§ Exercise
With the pictures omitted, print exactly the lines below, from the one containing "yellow tape [278,424,337,478]" through the one containing "turquoise cup [408,154,481,251]", and nothing else.

(Coordinate-based object records)
+===+
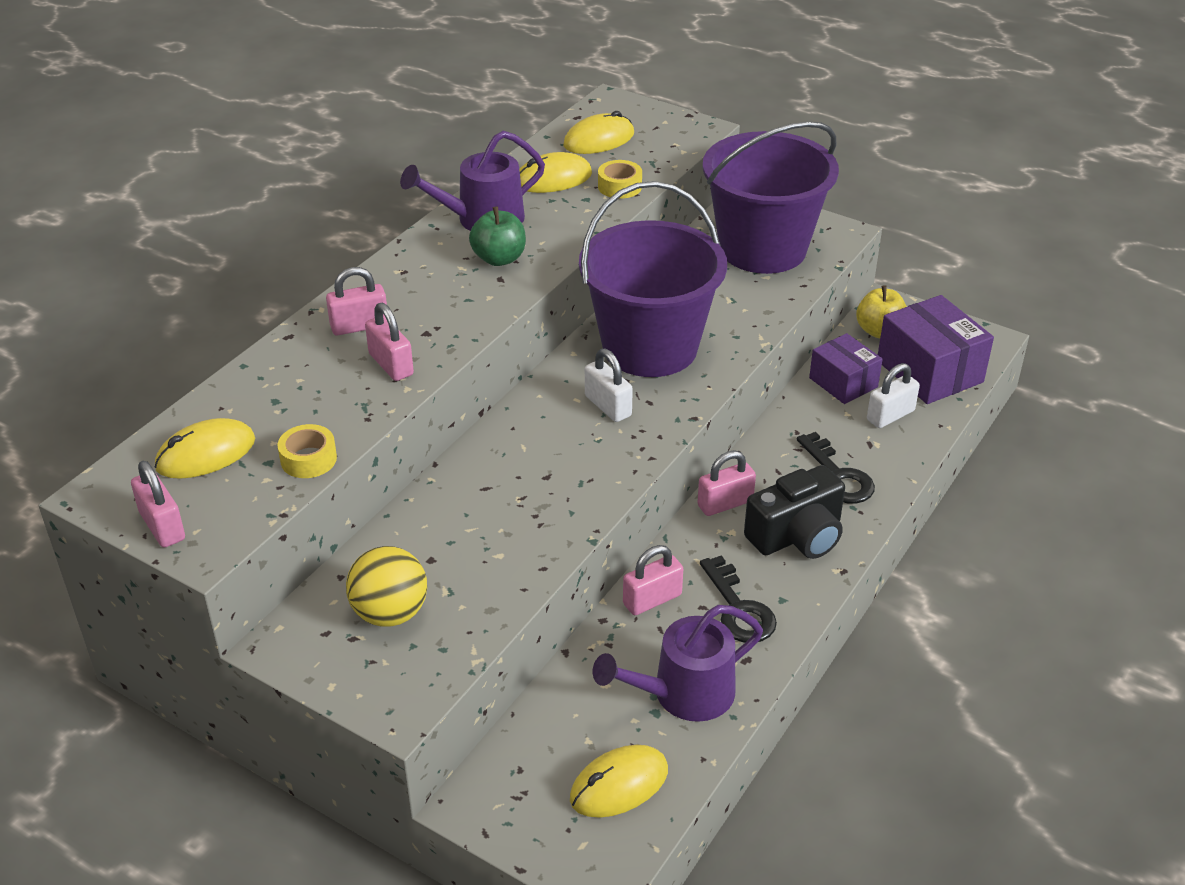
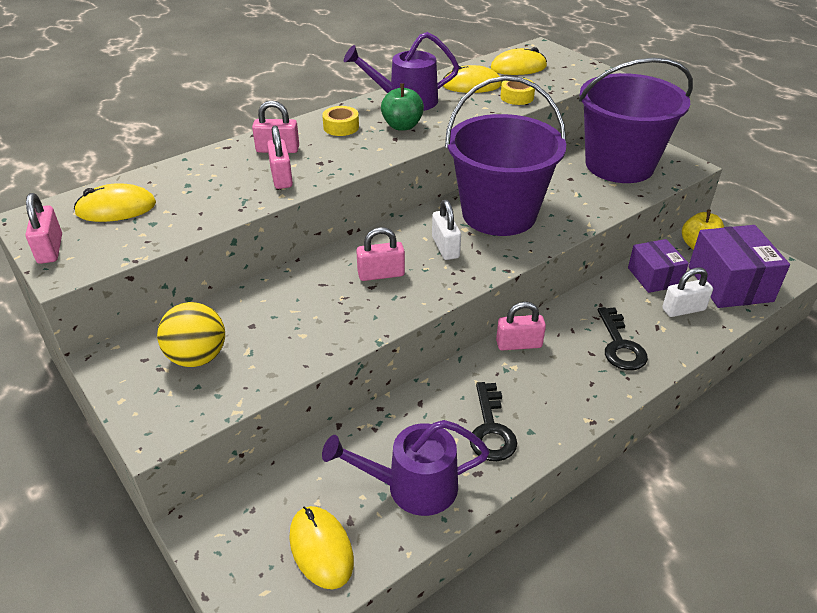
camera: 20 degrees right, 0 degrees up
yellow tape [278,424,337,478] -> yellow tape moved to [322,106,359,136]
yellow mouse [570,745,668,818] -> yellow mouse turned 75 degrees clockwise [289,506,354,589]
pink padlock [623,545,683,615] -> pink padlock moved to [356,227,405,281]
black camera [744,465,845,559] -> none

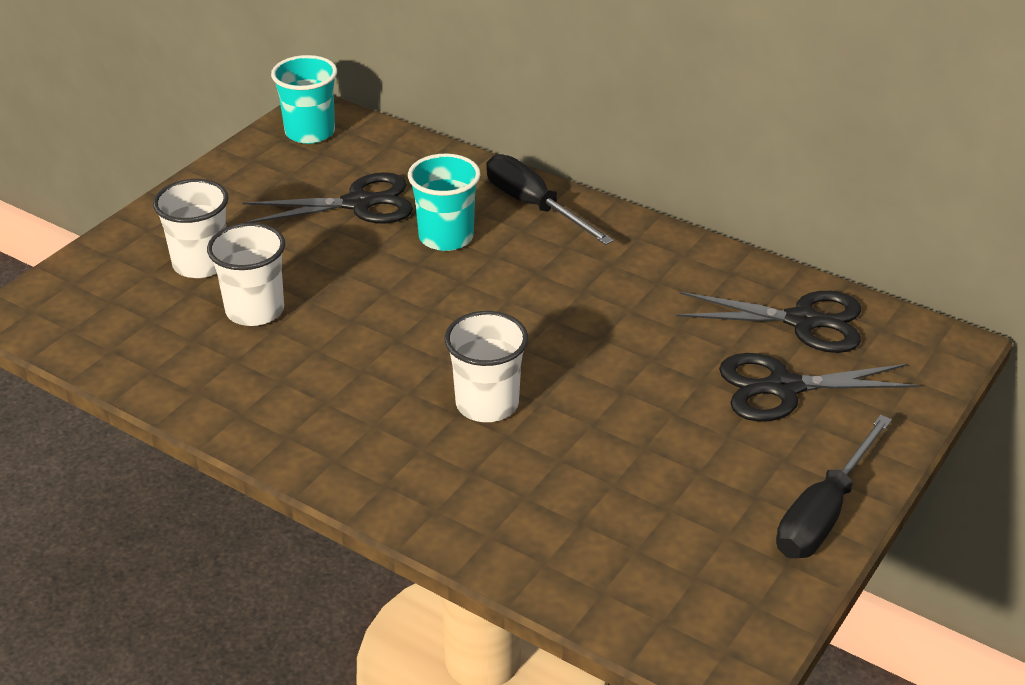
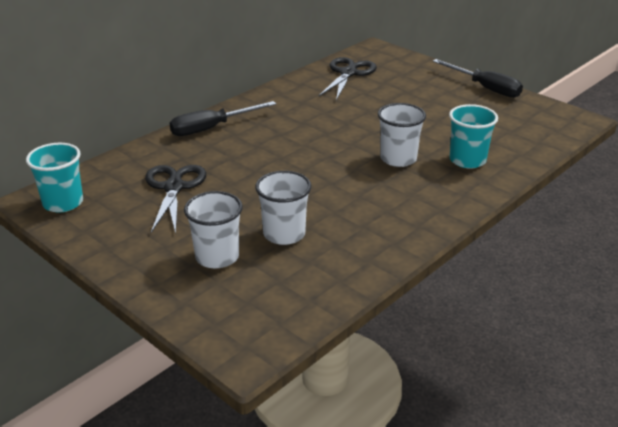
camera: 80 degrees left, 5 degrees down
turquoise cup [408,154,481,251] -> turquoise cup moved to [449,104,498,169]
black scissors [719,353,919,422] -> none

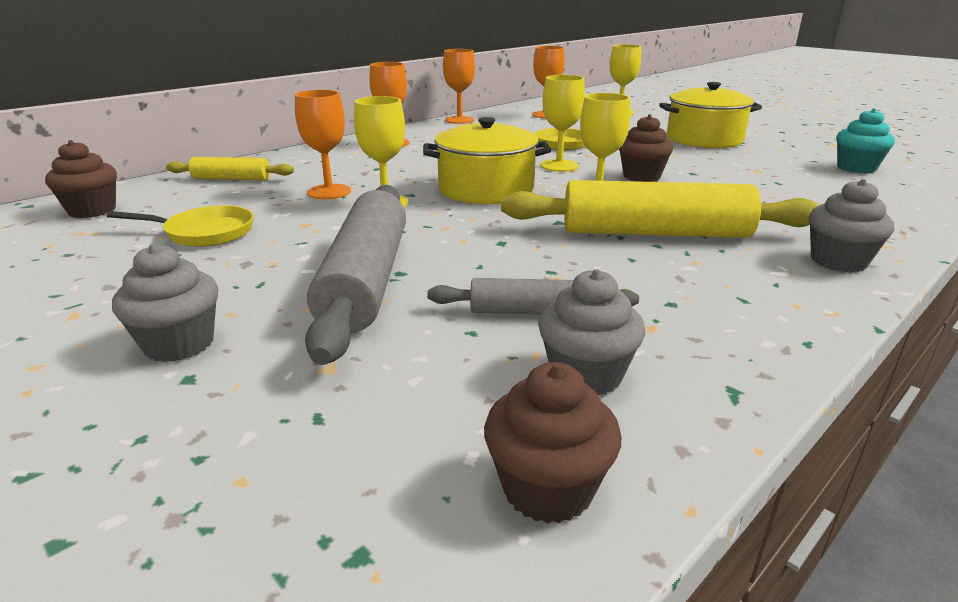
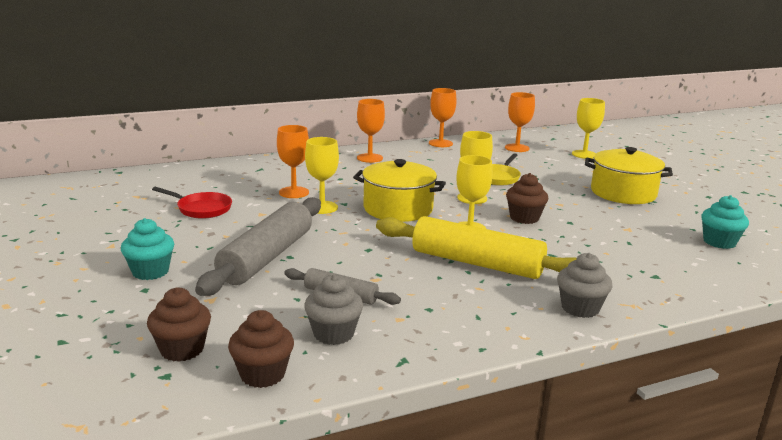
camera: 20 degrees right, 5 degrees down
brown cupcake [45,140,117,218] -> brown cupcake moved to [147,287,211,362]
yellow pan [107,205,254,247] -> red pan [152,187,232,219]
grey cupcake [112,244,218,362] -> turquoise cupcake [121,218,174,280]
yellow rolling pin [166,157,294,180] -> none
+===+
§ Output for this task
yellow tape [278,424,337,478] -> yellow tape moved to [322,106,359,136]
yellow mouse [570,745,668,818] -> yellow mouse turned 75 degrees clockwise [289,506,354,589]
pink padlock [623,545,683,615] -> pink padlock moved to [356,227,405,281]
black camera [744,465,845,559] -> none

camera: 80 degrees left, 5 degrees down
turquoise cup [408,154,481,251] -> turquoise cup moved to [449,104,498,169]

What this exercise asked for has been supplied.